Assigned task: After reading the entries below, report how many lines have the string "goblet" in them, giving the number alone.

Image sets with object changes:
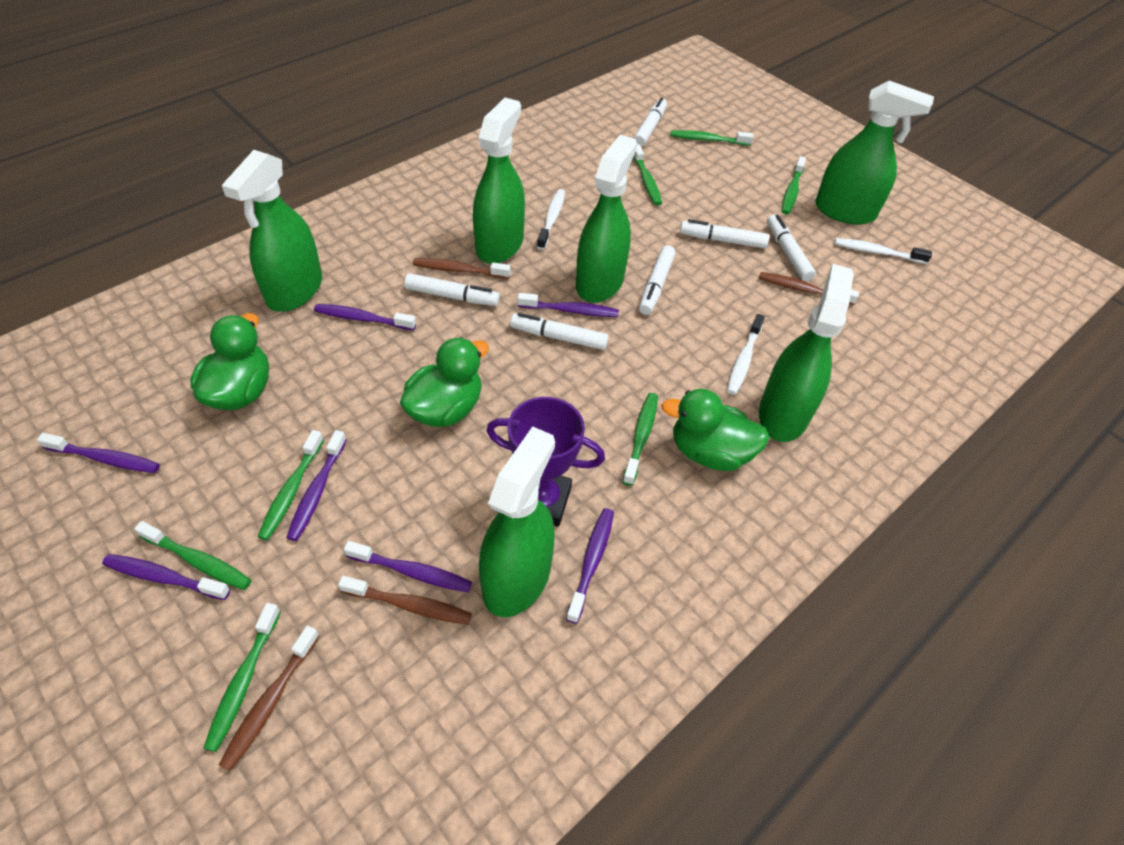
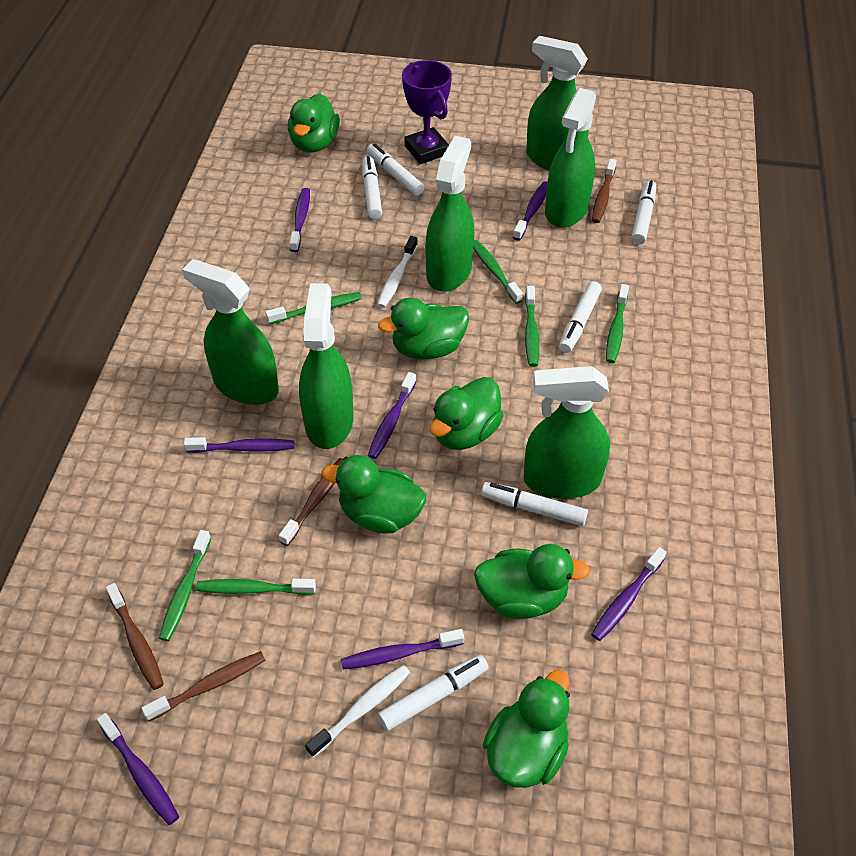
green duck: 3 -> 6
green toothbrush: 7 -> 6
white toothbrush: 3 -> 2

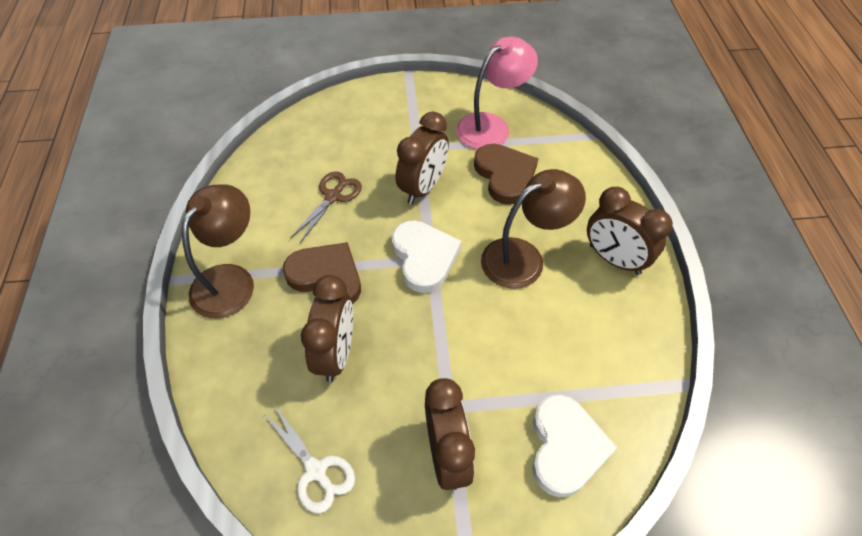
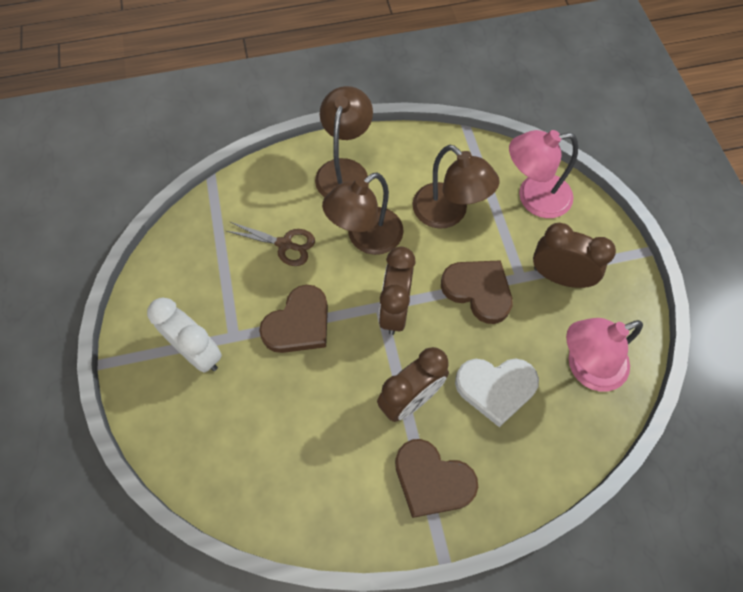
brown clock: 4 -> 3
brown heart: 2 -> 3
brown lamp: 2 -> 3
pink lamp: 1 -> 2
white clock: 0 -> 1
white heart: 2 -> 1
white scissors: 1 -> 0

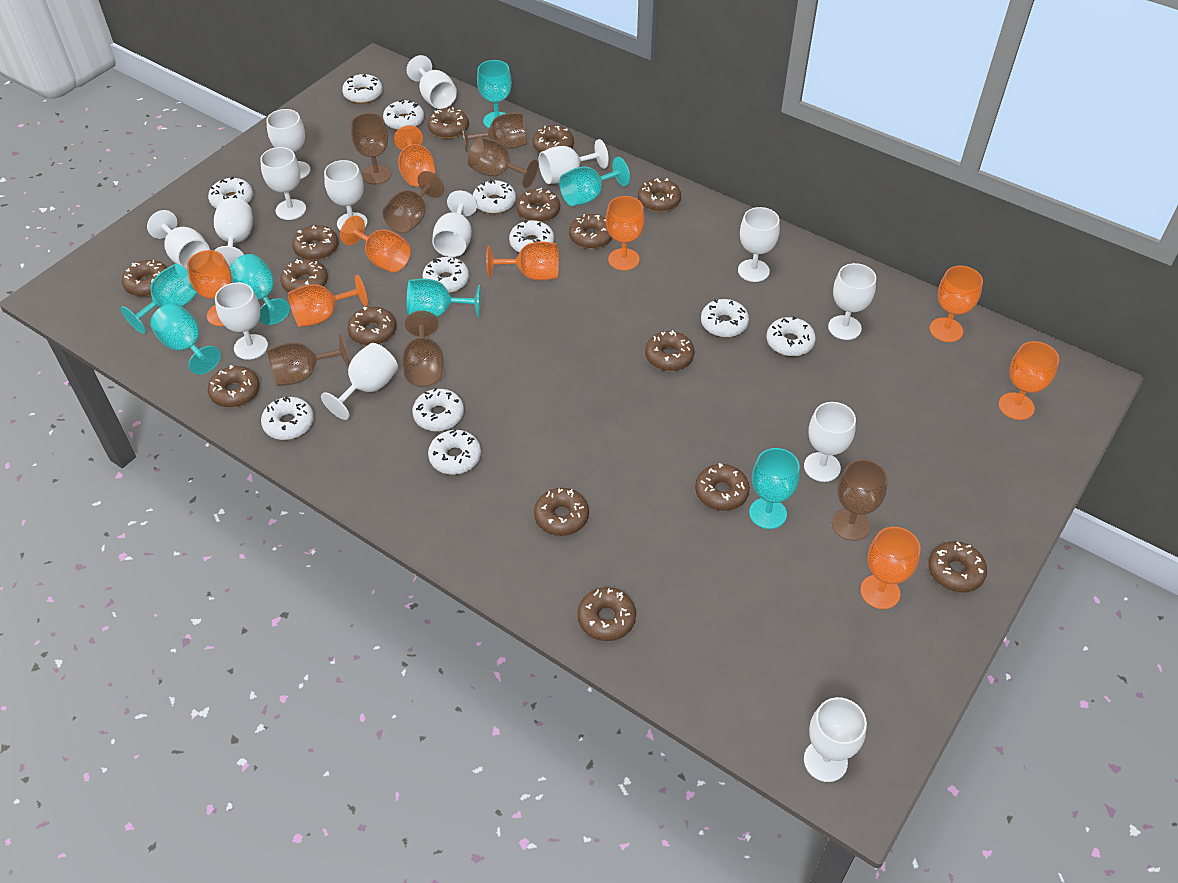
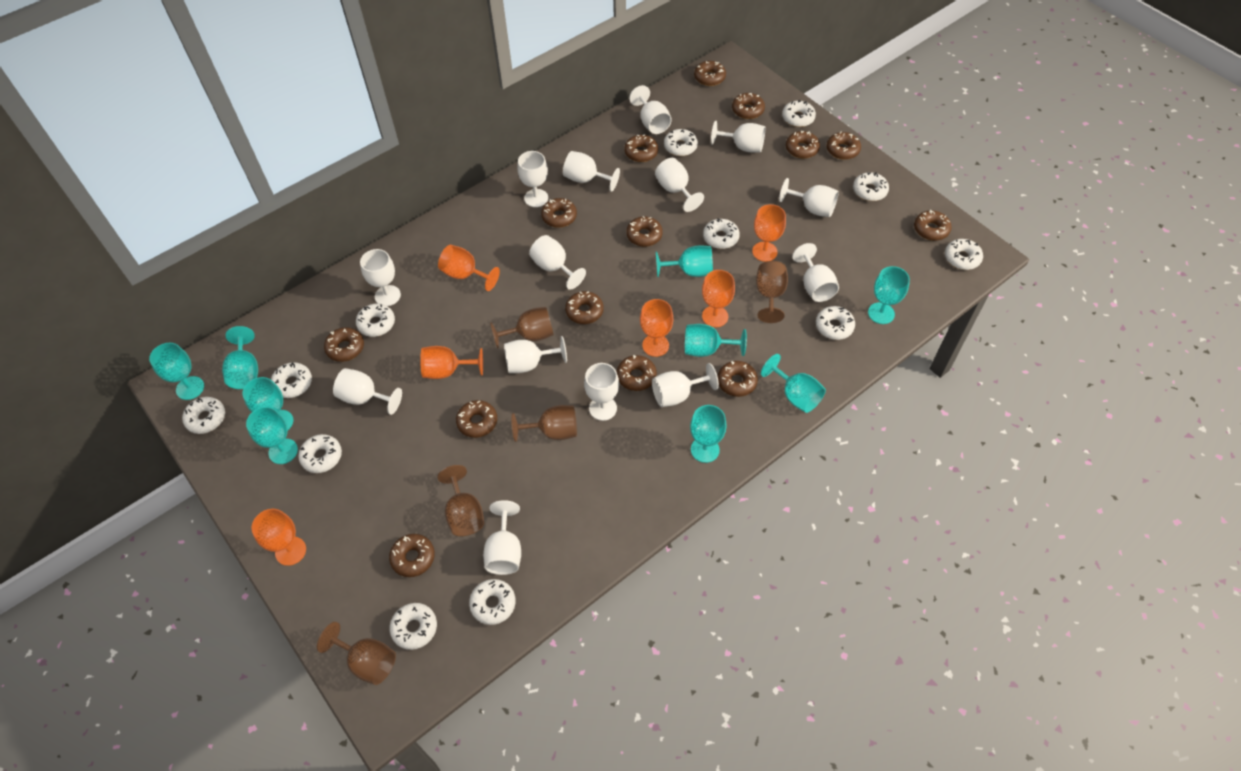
brown donut: 15 -> 14
brown goblet: 7 -> 5
orange goblet: 9 -> 6
turquoise goblet: 7 -> 9
white donut: 11 -> 12

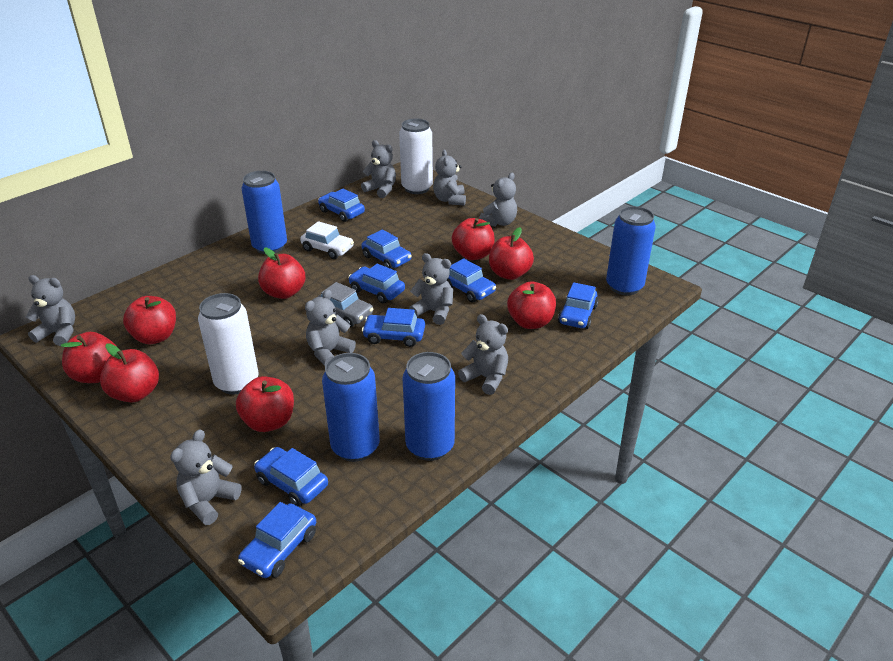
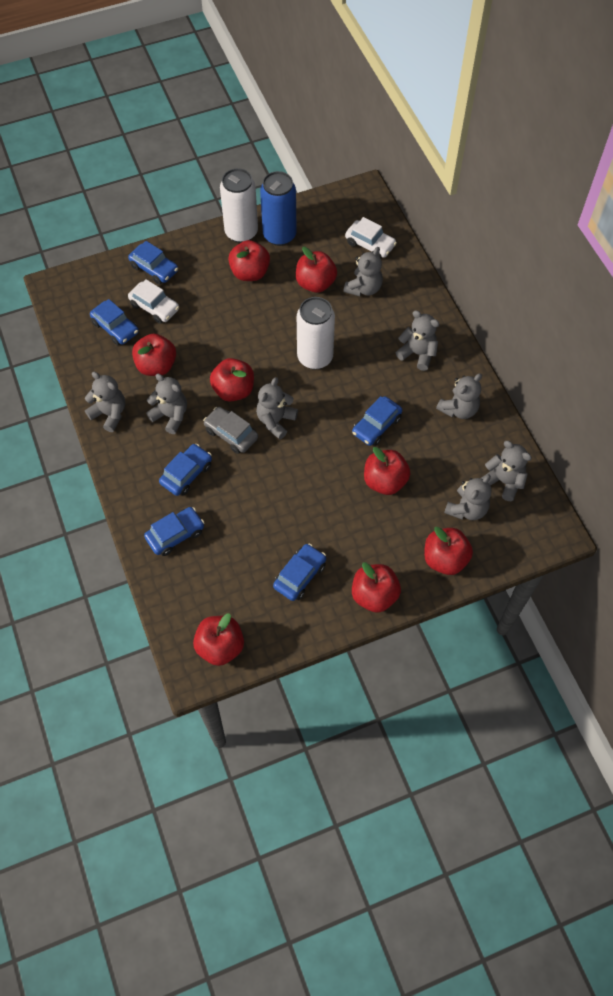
blue can: 4 -> 1
blue car: 8 -> 6
white car: 1 -> 2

Answer space: 3